• WHAT IS REQUIRED
Scan the records for "heart". Show the matching lines.

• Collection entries
• • • • • • •
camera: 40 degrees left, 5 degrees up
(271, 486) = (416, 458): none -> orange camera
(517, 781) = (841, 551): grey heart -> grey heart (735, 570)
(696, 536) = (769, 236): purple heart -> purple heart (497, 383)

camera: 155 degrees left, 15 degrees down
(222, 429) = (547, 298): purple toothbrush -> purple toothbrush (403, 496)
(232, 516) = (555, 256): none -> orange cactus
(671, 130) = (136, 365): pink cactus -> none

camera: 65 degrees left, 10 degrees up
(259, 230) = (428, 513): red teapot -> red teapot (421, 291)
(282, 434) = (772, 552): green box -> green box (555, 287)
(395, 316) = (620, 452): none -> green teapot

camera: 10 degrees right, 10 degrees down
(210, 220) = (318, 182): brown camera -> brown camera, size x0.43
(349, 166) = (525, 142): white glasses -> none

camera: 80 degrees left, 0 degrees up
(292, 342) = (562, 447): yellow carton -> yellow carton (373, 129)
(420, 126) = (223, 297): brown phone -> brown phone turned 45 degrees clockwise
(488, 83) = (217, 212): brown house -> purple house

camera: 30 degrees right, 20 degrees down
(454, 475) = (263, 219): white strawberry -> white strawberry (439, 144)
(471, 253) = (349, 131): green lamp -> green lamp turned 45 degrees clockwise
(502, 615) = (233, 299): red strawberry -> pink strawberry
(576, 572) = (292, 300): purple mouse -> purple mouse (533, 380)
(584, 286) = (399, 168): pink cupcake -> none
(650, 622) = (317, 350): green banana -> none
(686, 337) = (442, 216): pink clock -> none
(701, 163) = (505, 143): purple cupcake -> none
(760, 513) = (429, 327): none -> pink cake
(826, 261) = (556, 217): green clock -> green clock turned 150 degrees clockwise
• • • • • • •
• TASK OUTPUT
(517, 781) = (841, 551): grey heart -> grey heart (735, 570)
(696, 536) = (769, 236): purple heart -> purple heart (497, 383)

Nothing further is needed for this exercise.